Word for word, restate the entries below from their first line through the line that contains "RGB1 pin B: D0 -> D10".

#### [RECORDS FOR THIS EXERCISE]
==================================================
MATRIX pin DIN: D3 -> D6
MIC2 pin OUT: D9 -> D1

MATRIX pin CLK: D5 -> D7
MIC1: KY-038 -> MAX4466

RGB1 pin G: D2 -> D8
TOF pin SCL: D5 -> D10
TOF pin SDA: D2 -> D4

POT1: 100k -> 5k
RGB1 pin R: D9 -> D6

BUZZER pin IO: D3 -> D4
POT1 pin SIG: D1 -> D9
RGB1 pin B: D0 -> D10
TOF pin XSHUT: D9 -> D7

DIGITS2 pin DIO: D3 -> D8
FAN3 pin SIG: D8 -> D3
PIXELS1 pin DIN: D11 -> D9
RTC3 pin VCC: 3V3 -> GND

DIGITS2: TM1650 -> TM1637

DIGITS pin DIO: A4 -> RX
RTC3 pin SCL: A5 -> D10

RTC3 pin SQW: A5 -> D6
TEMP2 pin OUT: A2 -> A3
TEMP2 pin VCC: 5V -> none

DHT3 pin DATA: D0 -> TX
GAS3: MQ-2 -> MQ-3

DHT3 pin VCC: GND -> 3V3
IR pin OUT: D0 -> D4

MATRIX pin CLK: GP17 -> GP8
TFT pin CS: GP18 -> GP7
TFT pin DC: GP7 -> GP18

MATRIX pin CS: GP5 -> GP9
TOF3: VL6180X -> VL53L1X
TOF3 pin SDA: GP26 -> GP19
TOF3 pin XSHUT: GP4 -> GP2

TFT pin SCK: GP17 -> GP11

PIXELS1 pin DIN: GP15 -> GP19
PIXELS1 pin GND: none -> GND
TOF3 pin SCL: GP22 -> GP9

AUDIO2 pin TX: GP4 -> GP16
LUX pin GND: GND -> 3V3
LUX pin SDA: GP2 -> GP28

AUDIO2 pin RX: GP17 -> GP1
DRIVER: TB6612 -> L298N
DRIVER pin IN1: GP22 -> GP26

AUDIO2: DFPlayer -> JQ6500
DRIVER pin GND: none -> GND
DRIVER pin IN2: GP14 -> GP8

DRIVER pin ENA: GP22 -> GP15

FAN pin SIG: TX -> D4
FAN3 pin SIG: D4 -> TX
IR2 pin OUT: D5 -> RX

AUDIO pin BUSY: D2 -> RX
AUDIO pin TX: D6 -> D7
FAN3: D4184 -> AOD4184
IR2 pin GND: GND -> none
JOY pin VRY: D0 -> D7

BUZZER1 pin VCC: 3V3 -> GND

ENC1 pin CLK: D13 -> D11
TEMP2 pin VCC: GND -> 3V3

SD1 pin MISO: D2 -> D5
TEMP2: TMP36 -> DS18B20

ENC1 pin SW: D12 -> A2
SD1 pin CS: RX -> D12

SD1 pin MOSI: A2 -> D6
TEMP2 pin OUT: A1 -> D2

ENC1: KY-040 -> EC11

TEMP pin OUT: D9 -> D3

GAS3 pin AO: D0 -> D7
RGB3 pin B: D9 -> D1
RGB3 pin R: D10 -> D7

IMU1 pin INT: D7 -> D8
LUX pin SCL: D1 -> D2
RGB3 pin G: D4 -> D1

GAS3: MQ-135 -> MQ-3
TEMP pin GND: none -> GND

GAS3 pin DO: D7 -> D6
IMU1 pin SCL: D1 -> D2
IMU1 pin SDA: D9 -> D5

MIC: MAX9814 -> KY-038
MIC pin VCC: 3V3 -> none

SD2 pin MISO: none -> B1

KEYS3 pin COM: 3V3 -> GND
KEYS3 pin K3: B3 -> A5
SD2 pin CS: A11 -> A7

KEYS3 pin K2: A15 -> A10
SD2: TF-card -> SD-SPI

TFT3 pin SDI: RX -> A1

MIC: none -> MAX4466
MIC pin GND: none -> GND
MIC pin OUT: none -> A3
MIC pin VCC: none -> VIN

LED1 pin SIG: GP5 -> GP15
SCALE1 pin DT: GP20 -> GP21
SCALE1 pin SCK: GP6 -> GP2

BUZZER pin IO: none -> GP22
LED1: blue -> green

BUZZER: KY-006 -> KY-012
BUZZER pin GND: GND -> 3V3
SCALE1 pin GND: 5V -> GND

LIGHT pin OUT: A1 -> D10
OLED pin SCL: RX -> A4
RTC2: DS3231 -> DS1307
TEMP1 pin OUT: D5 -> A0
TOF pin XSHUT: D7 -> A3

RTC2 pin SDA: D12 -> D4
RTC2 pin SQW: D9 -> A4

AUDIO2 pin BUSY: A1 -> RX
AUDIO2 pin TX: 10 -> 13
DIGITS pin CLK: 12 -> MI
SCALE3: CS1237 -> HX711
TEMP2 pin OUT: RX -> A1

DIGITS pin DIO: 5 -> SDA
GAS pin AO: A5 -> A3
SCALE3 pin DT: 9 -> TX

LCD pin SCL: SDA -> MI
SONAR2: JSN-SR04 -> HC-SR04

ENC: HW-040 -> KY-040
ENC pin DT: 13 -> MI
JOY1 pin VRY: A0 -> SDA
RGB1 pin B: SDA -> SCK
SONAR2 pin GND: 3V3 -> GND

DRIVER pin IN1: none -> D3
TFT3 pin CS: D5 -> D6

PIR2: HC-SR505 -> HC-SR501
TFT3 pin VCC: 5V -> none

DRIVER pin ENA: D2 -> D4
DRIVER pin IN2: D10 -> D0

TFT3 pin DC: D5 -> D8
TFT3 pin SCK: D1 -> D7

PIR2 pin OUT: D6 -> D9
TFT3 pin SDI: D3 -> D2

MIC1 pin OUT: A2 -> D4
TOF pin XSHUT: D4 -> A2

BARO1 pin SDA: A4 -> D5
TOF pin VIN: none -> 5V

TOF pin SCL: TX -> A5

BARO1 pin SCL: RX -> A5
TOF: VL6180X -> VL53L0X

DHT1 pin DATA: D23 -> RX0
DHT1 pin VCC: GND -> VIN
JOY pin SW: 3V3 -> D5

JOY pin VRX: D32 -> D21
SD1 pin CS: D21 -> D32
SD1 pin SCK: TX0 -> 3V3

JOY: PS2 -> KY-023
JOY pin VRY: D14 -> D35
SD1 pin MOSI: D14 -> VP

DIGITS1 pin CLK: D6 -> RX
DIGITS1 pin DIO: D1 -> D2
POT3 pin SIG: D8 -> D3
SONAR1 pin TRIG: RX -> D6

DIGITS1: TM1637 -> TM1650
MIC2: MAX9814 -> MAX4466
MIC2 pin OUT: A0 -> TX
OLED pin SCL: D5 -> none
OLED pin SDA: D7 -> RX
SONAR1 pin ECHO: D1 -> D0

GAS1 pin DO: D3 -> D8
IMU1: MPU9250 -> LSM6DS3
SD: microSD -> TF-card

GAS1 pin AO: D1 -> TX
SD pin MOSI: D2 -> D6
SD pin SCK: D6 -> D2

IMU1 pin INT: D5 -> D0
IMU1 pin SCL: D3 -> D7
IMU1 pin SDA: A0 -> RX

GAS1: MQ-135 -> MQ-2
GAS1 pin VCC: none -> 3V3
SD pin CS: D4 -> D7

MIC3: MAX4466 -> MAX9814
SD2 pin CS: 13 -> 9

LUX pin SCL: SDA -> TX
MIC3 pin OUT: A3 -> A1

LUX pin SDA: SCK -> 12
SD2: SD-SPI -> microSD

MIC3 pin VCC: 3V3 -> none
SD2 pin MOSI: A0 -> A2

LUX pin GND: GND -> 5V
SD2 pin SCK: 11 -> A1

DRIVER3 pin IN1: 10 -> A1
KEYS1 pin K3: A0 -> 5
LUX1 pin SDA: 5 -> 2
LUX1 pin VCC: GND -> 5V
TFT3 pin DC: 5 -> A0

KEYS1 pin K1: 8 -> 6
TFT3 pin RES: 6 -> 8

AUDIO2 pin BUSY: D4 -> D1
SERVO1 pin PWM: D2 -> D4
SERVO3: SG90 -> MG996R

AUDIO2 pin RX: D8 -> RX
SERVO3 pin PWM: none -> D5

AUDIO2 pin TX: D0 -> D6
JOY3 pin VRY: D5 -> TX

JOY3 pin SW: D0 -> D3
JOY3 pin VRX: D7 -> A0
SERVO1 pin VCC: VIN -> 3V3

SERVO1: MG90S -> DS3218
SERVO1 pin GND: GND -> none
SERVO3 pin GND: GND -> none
==================================================
#### [TASK SOLUTION]
MATRIX pin DIN: D3 -> D6
MIC2 pin OUT: D9 -> D1

MATRIX pin CLK: D5 -> D7
MIC1: KY-038 -> MAX4466

RGB1 pin G: D2 -> D8
TOF pin SCL: D5 -> D10
TOF pin SDA: D2 -> D4

POT1: 100k -> 5k
RGB1 pin R: D9 -> D6

BUZZER pin IO: D3 -> D4
POT1 pin SIG: D1 -> D9
RGB1 pin B: D0 -> D10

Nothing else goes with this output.